==== Extracted material ====

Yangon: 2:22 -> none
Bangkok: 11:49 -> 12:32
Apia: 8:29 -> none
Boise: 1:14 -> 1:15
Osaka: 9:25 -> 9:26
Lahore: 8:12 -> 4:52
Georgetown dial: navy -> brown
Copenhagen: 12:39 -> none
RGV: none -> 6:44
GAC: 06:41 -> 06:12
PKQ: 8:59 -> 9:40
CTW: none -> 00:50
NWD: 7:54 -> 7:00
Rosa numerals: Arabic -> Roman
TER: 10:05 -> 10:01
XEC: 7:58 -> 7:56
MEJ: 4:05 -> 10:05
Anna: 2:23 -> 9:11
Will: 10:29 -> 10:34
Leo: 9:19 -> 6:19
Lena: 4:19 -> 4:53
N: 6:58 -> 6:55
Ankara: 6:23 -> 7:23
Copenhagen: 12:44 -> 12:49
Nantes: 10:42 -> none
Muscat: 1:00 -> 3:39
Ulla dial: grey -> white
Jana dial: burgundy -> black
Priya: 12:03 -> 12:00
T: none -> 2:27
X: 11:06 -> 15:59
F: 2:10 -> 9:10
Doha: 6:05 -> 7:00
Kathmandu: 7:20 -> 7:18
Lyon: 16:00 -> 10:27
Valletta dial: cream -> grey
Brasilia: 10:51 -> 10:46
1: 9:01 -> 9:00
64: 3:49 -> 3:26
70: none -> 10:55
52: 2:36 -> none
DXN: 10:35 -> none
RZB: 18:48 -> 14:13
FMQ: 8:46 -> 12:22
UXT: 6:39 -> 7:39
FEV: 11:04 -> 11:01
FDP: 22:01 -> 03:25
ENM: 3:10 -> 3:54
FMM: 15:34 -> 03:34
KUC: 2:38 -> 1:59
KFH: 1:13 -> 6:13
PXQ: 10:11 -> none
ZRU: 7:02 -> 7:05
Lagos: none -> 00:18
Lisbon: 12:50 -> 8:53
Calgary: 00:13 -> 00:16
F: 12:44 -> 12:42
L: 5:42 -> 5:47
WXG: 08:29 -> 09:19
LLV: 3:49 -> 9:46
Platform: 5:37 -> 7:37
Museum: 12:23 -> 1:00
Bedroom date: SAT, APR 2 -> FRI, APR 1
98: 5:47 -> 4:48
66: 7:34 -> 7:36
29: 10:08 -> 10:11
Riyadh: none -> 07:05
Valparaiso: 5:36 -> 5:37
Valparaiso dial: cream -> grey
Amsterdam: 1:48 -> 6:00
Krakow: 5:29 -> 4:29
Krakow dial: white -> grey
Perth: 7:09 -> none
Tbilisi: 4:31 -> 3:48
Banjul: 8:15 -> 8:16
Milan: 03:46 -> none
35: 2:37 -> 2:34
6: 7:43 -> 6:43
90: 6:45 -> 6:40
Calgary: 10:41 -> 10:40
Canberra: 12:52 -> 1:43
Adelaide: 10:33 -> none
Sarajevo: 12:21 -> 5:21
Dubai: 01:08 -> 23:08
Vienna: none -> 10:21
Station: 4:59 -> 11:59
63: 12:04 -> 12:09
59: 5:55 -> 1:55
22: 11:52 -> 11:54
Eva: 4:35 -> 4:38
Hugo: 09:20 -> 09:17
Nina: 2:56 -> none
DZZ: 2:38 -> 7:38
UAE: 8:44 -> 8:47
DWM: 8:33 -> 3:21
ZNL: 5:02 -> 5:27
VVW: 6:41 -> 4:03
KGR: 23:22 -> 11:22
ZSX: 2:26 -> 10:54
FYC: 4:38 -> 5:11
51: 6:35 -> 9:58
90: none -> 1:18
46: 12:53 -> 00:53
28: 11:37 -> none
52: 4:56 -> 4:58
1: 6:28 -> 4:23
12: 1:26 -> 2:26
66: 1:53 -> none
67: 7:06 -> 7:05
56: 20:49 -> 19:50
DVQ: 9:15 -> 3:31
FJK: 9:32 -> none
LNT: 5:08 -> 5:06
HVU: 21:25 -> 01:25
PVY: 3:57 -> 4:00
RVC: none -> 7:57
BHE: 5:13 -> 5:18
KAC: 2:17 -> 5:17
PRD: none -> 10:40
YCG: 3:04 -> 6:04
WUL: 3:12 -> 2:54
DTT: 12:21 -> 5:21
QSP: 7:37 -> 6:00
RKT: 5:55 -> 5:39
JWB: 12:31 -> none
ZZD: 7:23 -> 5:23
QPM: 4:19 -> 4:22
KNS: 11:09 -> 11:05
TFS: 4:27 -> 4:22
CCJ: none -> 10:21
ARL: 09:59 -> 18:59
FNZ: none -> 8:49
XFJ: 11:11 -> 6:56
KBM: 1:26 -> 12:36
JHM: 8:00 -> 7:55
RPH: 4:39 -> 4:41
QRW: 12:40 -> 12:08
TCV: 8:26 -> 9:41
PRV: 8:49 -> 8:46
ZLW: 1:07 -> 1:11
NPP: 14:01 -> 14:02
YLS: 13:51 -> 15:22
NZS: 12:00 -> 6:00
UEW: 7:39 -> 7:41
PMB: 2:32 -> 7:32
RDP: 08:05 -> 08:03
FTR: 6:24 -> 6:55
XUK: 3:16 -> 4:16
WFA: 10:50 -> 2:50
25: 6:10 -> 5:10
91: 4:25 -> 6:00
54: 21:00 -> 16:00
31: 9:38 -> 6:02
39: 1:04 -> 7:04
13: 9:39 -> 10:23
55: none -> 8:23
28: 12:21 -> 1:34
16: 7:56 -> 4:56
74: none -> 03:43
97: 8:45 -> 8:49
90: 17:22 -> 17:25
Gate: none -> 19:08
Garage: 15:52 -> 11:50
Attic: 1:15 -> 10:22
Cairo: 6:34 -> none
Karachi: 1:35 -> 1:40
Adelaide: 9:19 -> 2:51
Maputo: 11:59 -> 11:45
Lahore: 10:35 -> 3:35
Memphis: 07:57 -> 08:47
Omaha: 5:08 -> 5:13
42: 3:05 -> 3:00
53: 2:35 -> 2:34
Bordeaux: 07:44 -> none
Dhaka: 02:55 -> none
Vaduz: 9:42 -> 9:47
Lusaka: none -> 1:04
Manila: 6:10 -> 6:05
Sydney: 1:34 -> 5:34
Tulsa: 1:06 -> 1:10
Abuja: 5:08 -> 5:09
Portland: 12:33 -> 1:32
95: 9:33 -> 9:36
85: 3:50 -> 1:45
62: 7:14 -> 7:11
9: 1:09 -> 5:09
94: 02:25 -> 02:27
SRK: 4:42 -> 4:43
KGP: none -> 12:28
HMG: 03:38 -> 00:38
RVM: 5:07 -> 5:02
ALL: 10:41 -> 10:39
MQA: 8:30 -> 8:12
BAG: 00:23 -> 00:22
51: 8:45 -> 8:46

====

## [What the exercise asks]
Can you write out all the items again, renaming "dial" to "face" and changing nothing else?

## [Final result]
Yangon: 2:22 -> none
Bangkok: 11:49 -> 12:32
Apia: 8:29 -> none
Boise: 1:14 -> 1:15
Osaka: 9:25 -> 9:26
Lahore: 8:12 -> 4:52
Georgetown face: navy -> brown
Copenhagen: 12:39 -> none
RGV: none -> 6:44
GAC: 06:41 -> 06:12
PKQ: 8:59 -> 9:40
CTW: none -> 00:50
NWD: 7:54 -> 7:00
Rosa numerals: Arabic -> Roman
TER: 10:05 -> 10:01
XEC: 7:58 -> 7:56
MEJ: 4:05 -> 10:05
Anna: 2:23 -> 9:11
Will: 10:29 -> 10:34
Leo: 9:19 -> 6:19
Lena: 4:19 -> 4:53
N: 6:58 -> 6:55
Ankara: 6:23 -> 7:23
Copenhagen: 12:44 -> 12:49
Nantes: 10:42 -> none
Muscat: 1:00 -> 3:39
Ulla face: grey -> white
Jana face: burgundy -> black
Priya: 12:03 -> 12:00
T: none -> 2:27
X: 11:06 -> 15:59
F: 2:10 -> 9:10
Doha: 6:05 -> 7:00
Kathmandu: 7:20 -> 7:18
Lyon: 16:00 -> 10:27
Valletta face: cream -> grey
Brasilia: 10:51 -> 10:46
1: 9:01 -> 9:00
64: 3:49 -> 3:26
70: none -> 10:55
52: 2:36 -> none
DXN: 10:35 -> none
RZB: 18:48 -> 14:13
FMQ: 8:46 -> 12:22
UXT: 6:39 -> 7:39
FEV: 11:04 -> 11:01
FDP: 22:01 -> 03:25
ENM: 3:10 -> 3:54
FMM: 15:34 -> 03:34
KUC: 2:38 -> 1:59
KFH: 1:13 -> 6:13
PXQ: 10:11 -> none
ZRU: 7:02 -> 7:05
Lagos: none -> 00:18
Lisbon: 12:50 -> 8:53
Calgary: 00:13 -> 00:16
F: 12:44 -> 12:42
L: 5:42 -> 5:47
WXG: 08:29 -> 09:19
LLV: 3:49 -> 9:46
Platform: 5:37 -> 7:37
Museum: 12:23 -> 1:00
Bedroom date: SAT, APR 2 -> FRI, APR 1
98: 5:47 -> 4:48
66: 7:34 -> 7:36
29: 10:08 -> 10:11
Riyadh: none -> 07:05
Valparaiso: 5:36 -> 5:37
Valparaiso face: cream -> grey
Amsterdam: 1:48 -> 6:00
Krakow: 5:29 -> 4:29
Krakow face: white -> grey
Perth: 7:09 -> none
Tbilisi: 4:31 -> 3:48
Banjul: 8:15 -> 8:16
Milan: 03:46 -> none
35: 2:37 -> 2:34
6: 7:43 -> 6:43
90: 6:45 -> 6:40
Calgary: 10:41 -> 10:40
Canberra: 12:52 -> 1:43
Adelaide: 10:33 -> none
Sarajevo: 12:21 -> 5:21
Dubai: 01:08 -> 23:08
Vienna: none -> 10:21
Station: 4:59 -> 11:59
63: 12:04 -> 12:09
59: 5:55 -> 1:55
22: 11:52 -> 11:54
Eva: 4:35 -> 4:38
Hugo: 09:20 -> 09:17
Nina: 2:56 -> none
DZZ: 2:38 -> 7:38
UAE: 8:44 -> 8:47
DWM: 8:33 -> 3:21
ZNL: 5:02 -> 5:27
VVW: 6:41 -> 4:03
KGR: 23:22 -> 11:22
ZSX: 2:26 -> 10:54
FYC: 4:38 -> 5:11
51: 6:35 -> 9:58
90: none -> 1:18
46: 12:53 -> 00:53
28: 11:37 -> none
52: 4:56 -> 4:58
1: 6:28 -> 4:23
12: 1:26 -> 2:26
66: 1:53 -> none
67: 7:06 -> 7:05
56: 20:49 -> 19:50
DVQ: 9:15 -> 3:31
FJK: 9:32 -> none
LNT: 5:08 -> 5:06
HVU: 21:25 -> 01:25
PVY: 3:57 -> 4:00
RVC: none -> 7:57
BHE: 5:13 -> 5:18
KAC: 2:17 -> 5:17
PRD: none -> 10:40
YCG: 3:04 -> 6:04
WUL: 3:12 -> 2:54
DTT: 12:21 -> 5:21
QSP: 7:37 -> 6:00
RKT: 5:55 -> 5:39
JWB: 12:31 -> none
ZZD: 7:23 -> 5:23
QPM: 4:19 -> 4:22
KNS: 11:09 -> 11:05
TFS: 4:27 -> 4:22
CCJ: none -> 10:21
ARL: 09:59 -> 18:59
FNZ: none -> 8:49
XFJ: 11:11 -> 6:56
KBM: 1:26 -> 12:36
JHM: 8:00 -> 7:55
RPH: 4:39 -> 4:41
QRW: 12:40 -> 12:08
TCV: 8:26 -> 9:41
PRV: 8:49 -> 8:46
ZLW: 1:07 -> 1:11
NPP: 14:01 -> 14:02
YLS: 13:51 -> 15:22
NZS: 12:00 -> 6:00
UEW: 7:39 -> 7:41
PMB: 2:32 -> 7:32
RDP: 08:05 -> 08:03
FTR: 6:24 -> 6:55
XUK: 3:16 -> 4:16
WFA: 10:50 -> 2:50
25: 6:10 -> 5:10
91: 4:25 -> 6:00
54: 21:00 -> 16:00
31: 9:38 -> 6:02
39: 1:04 -> 7:04
13: 9:39 -> 10:23
55: none -> 8:23
28: 12:21 -> 1:34
16: 7:56 -> 4:56
74: none -> 03:43
97: 8:45 -> 8:49
90: 17:22 -> 17:25
Gate: none -> 19:08
Garage: 15:52 -> 11:50
Attic: 1:15 -> 10:22
Cairo: 6:34 -> none
Karachi: 1:35 -> 1:40
Adelaide: 9:19 -> 2:51
Maputo: 11:59 -> 11:45
Lahore: 10:35 -> 3:35
Memphis: 07:57 -> 08:47
Omaha: 5:08 -> 5:13
42: 3:05 -> 3:00
53: 2:35 -> 2:34
Bordeaux: 07:44 -> none
Dhaka: 02:55 -> none
Vaduz: 9:42 -> 9:47
Lusaka: none -> 1:04
Manila: 6:10 -> 6:05
Sydney: 1:34 -> 5:34
Tulsa: 1:06 -> 1:10
Abuja: 5:08 -> 5:09
Portland: 12:33 -> 1:32
95: 9:33 -> 9:36
85: 3:50 -> 1:45
62: 7:14 -> 7:11
9: 1:09 -> 5:09
94: 02:25 -> 02:27
SRK: 4:42 -> 4:43
KGP: none -> 12:28
HMG: 03:38 -> 00:38
RVM: 5:07 -> 5:02
ALL: 10:41 -> 10:39
MQA: 8:30 -> 8:12
BAG: 00:23 -> 00:22
51: 8:45 -> 8:46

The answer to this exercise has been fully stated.